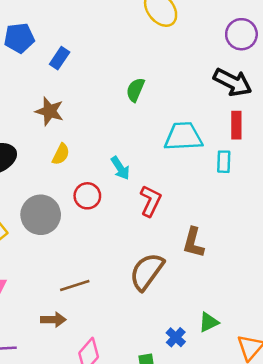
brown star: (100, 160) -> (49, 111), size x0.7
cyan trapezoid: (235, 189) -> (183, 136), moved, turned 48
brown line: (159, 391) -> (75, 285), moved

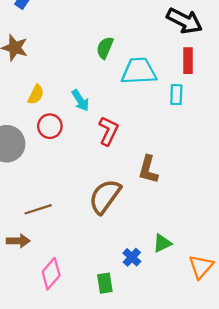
green semicircle: (135, 90) -> (105, 48), moved
yellow semicircle: (61, 154) -> (36, 95), moved

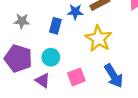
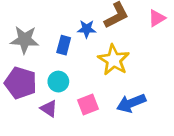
gray star: (22, 21) -> (25, 40), size x1.5
blue arrow: (114, 76) -> (131, 103), turned 100

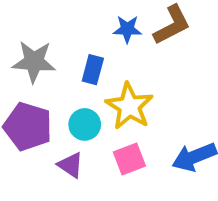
blue star: (87, 29) -> (127, 29), moved
yellow star: (114, 60) -> (129, 106), moved

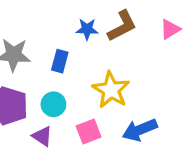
yellow star: (129, 106) -> (111, 90), moved

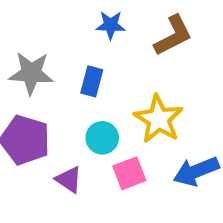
blue star: (87, 29) -> (111, 25), moved
cyan circle: (53, 104) -> (102, 138), moved

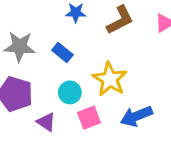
blue rectangle: (92, 81) -> (62, 53), turned -66

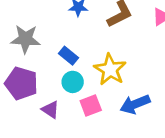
blue rectangle: (62, 53) -> (68, 56), moved

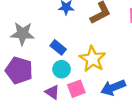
purple triangle: (50, 110) -> (52, 92), moved

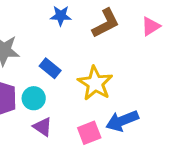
cyan circle: (62, 69) -> (34, 98), moved
pink square: (76, 89) -> (89, 133), moved

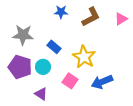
purple triangle: (43, 127) -> (41, 94), moved
pink square: (89, 133) -> (70, 81), moved, turned -35

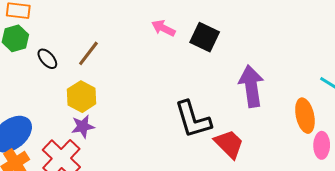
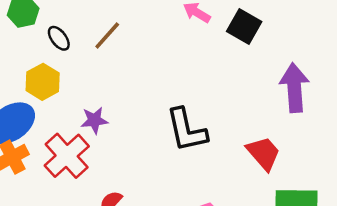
yellow hexagon: (82, 97) -> (43, 82), moved
black L-shape: (193, 119) -> (187, 130), moved

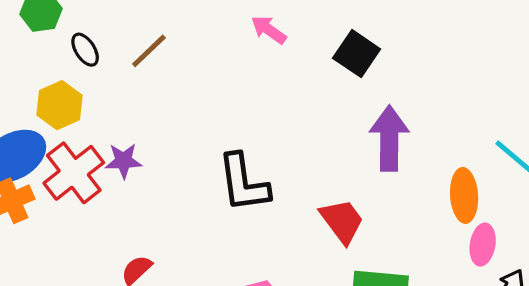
black square: (244, 26) -> (357, 54), moved
red cross: (67, 156) -> (74, 173), moved

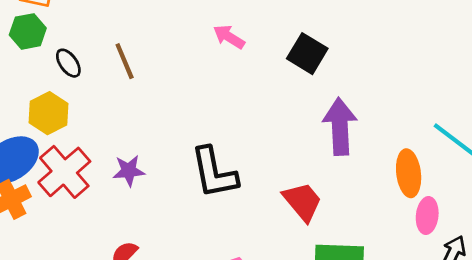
brown line: (149, 51) -> (125, 61), turned -66
purple star: (123, 161) -> (129, 171), moved

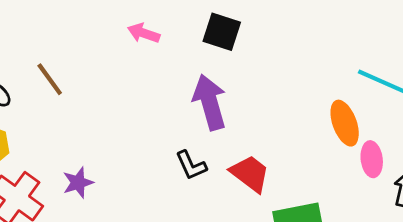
purple arrow: (340, 127) -> (210, 102), moved
black L-shape: (214, 173) -> (191, 165), moved, size x0.6

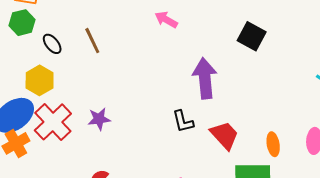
black square: (222, 32) -> (252, 36), moved
orange ellipse: (345, 123) -> (273, 144), moved, size x0.7

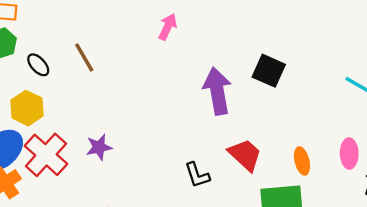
pink arrow: (166, 20) -> (168, 27), turned 90
black square: (252, 36) -> (269, 71), moved
black L-shape: (183, 121) -> (197, 175), moved

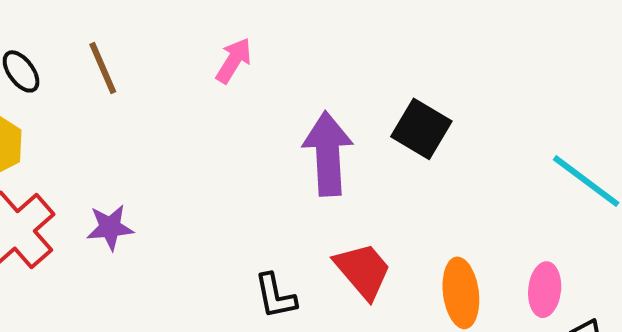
pink arrow: (168, 27) -> (234, 60), moved
orange ellipse: (302, 161) -> (461, 293), size x1.4

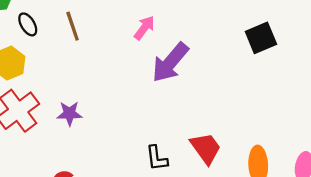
black square: (421, 129) -> (261, 38), moved, turned 32
purple arrow: (328, 154) -> (170, 62), moved, turned -141

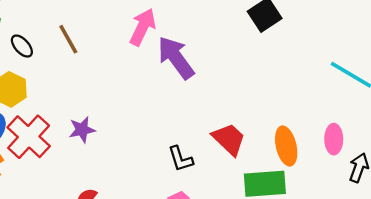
pink arrow: (144, 28) -> (143, 27), size x1.4
purple arrow: (170, 62) -> (176, 58), turned 114

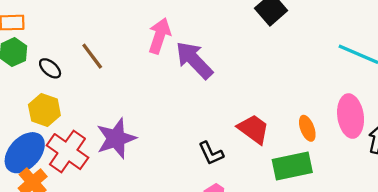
purple star: (82, 130) -> (116, 138), size x1.6
pink ellipse: (334, 139) -> (351, 116), size x1.5
orange ellipse: (286, 146) -> (307, 128), size x0.7

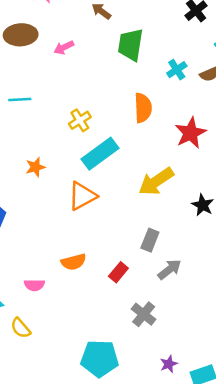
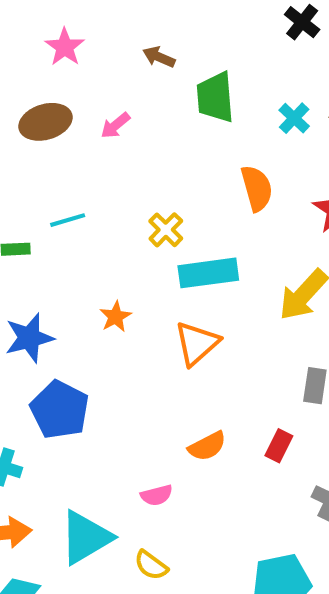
cyan rectangle: (100, 154) -> (208, 273), turned 42

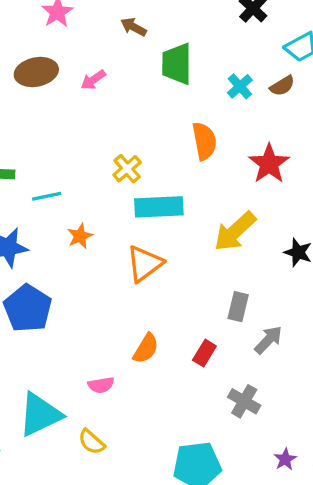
cyan line: (68, 220) -> (47, 196), moved
orange semicircle: (207, 446) -> (146, 348), turned -36

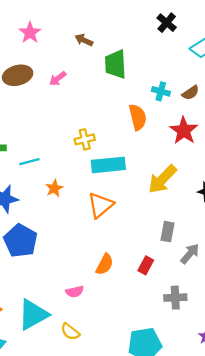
cyan cross: (240, 86) -> (161, 91), moved, turned -30
brown semicircle: (282, 86) -> (191, 93), moved
yellow cross: (127, 169) -> (85, 139), turned 30
gray cross: (244, 401) -> (175, 298), turned -30

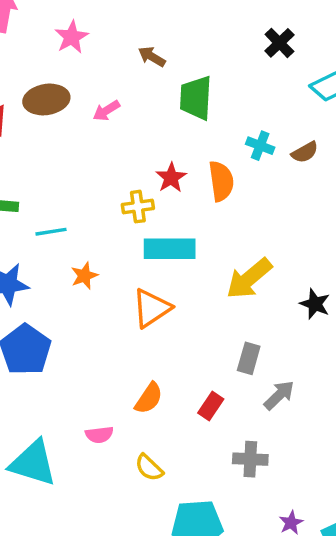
red star: (184, 131) -> (171, 178), moved, size x0.7
cyan triangle: (33, 315) -> (33, 463), turned 40
yellow semicircle: (70, 332) -> (149, 468), moved

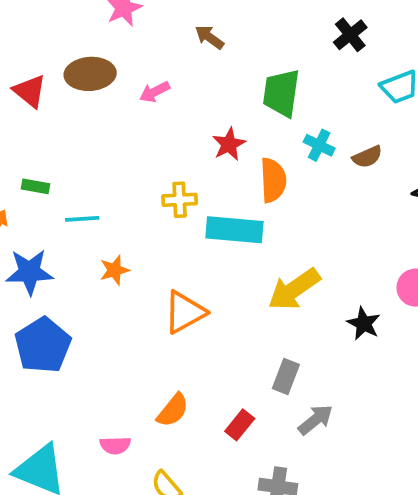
green trapezoid: (196, 98) -> (281, 93), moved
red star: (171, 178) -> (229, 144), moved
cyan rectangle: (170, 249) -> (234, 230), moved

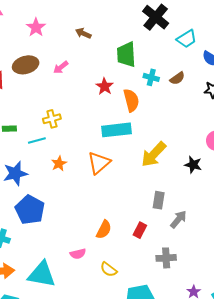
black cross: (350, 35) -> (156, 17), size x1.5
yellow cross: (180, 200) -> (52, 119), moved
orange triangle: (185, 312) -> (99, 163), moved

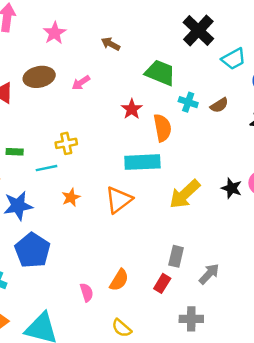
green trapezoid: (126, 54) -> (160, 73), turned 112
black star: (193, 165) -> (232, 188), moved
gray rectangle: (159, 200) -> (176, 256), moved
pink semicircle: (78, 254) -> (87, 292), moved, turned -98

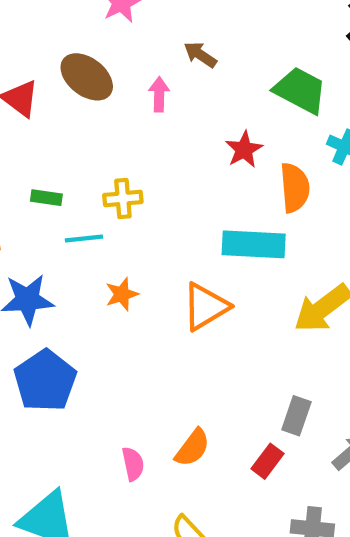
brown arrow: (111, 44) -> (200, 55), moved
brown ellipse: (39, 77) -> (87, 77), turned 44
pink arrow: (81, 83) -> (159, 94), turned 120
green rectangle: (15, 152) -> (46, 198), moved

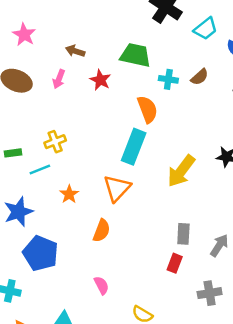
pink arrow: (159, 94) -> (59, 79), turned -144
red star: (244, 149) -> (100, 80), moved
cyan rectangle: (254, 244) -> (134, 147), turned -56
orange semicircle: (192, 448) -> (102, 231), moved

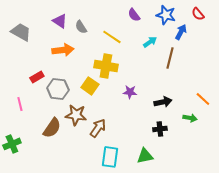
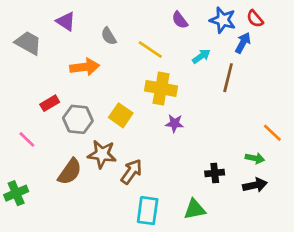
red semicircle: (198, 14) -> (255, 19), moved
purple triangle: (60, 21) -> (66, 21), moved
yellow cross: (106, 66) -> (161, 88), moved
black arrow: (163, 102) -> (255, 185), moved
pink line: (20, 104) -> (27, 139), turned -32

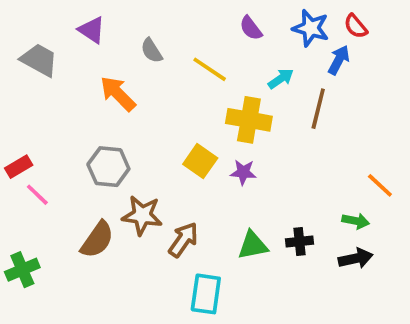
orange arrow: (85, 67) -> (118, 94), turned -128
yellow cross: (161, 88) -> (249, 120), moved
red rectangle: (50, 103) -> (19, 167), moved
yellow square: (121, 115) -> (200, 161), moved
green triangle: (195, 209) -> (253, 245), moved

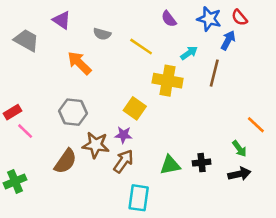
gray semicircle: (152, 51) -> (102, 34), turned -42
purple star: (243, 172) -> (123, 135), moved
green arrow: (356, 221) -> (239, 149), turned 42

WORK TO COMPLETE:
Look over the material above and report how many of its lines have the string "cyan" in them, nothing more.

SOLUTION TO THIS TASK:
9